Spatial reasoning data
↓↓↓
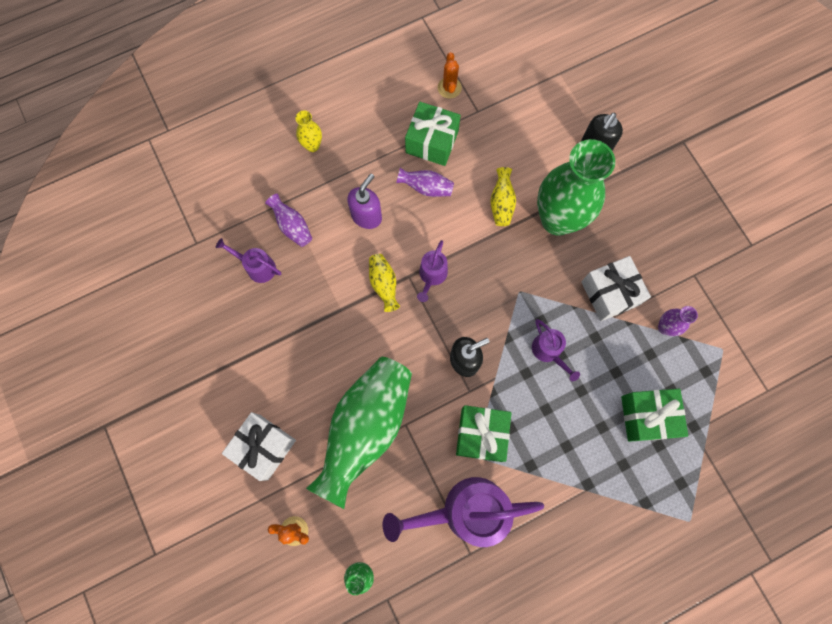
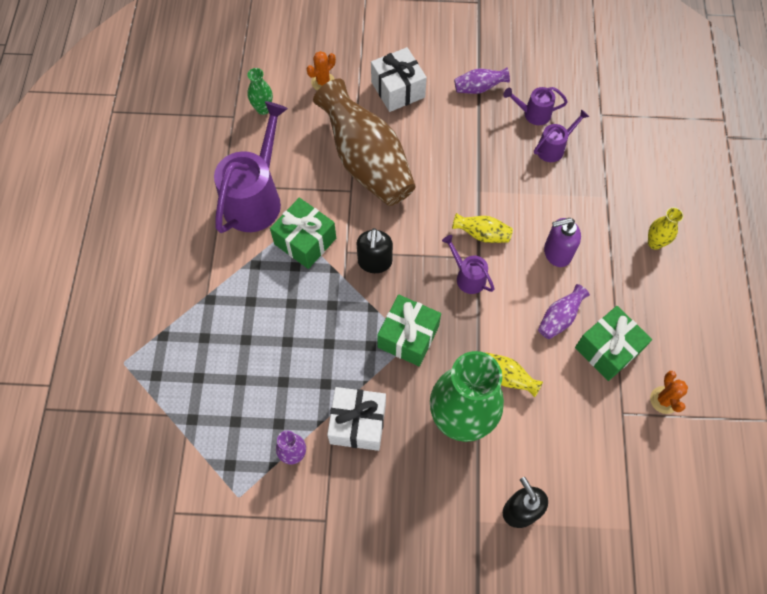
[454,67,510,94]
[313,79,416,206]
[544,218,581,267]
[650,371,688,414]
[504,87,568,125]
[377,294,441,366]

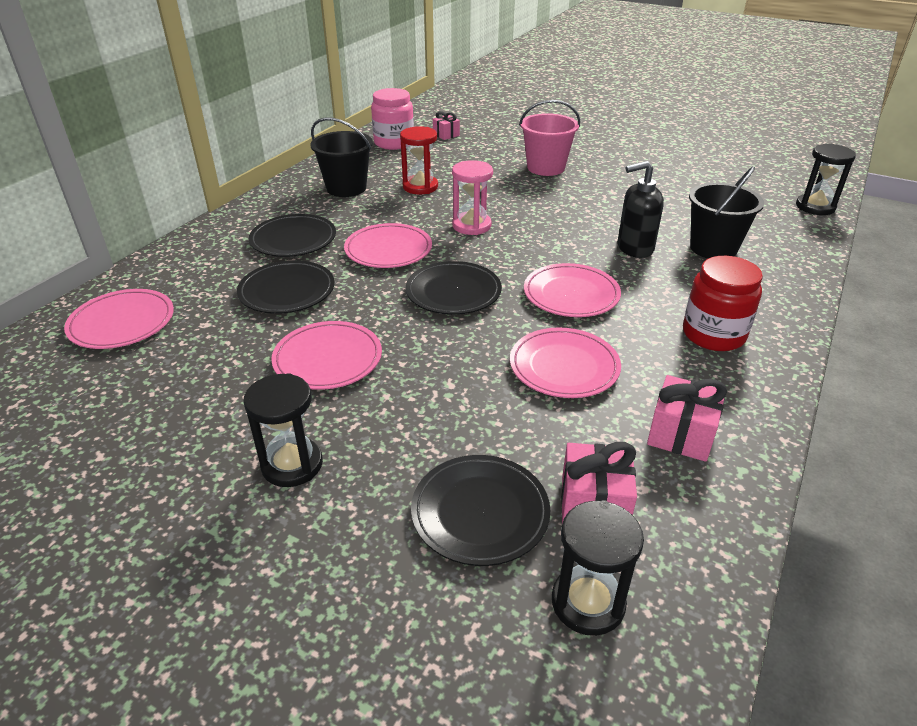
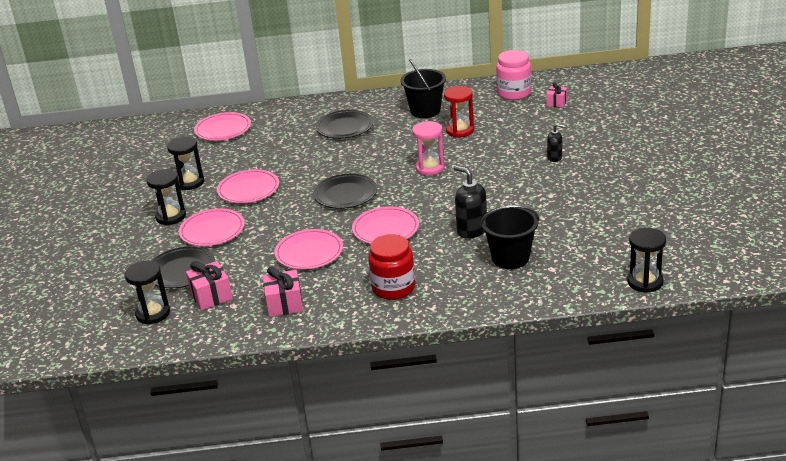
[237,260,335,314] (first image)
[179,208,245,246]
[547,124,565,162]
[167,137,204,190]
↑↑↑
• ACTIVITY:
Reproduce all the data as it stands. The pictures are not part of the copy.

• ANSWER SPACE:
[454,67,510,94]
[313,79,416,206]
[544,218,581,267]
[650,371,688,414]
[504,87,568,125]
[377,294,441,366]

[237,260,335,314] (first image)
[179,208,245,246]
[547,124,565,162]
[167,137,204,190]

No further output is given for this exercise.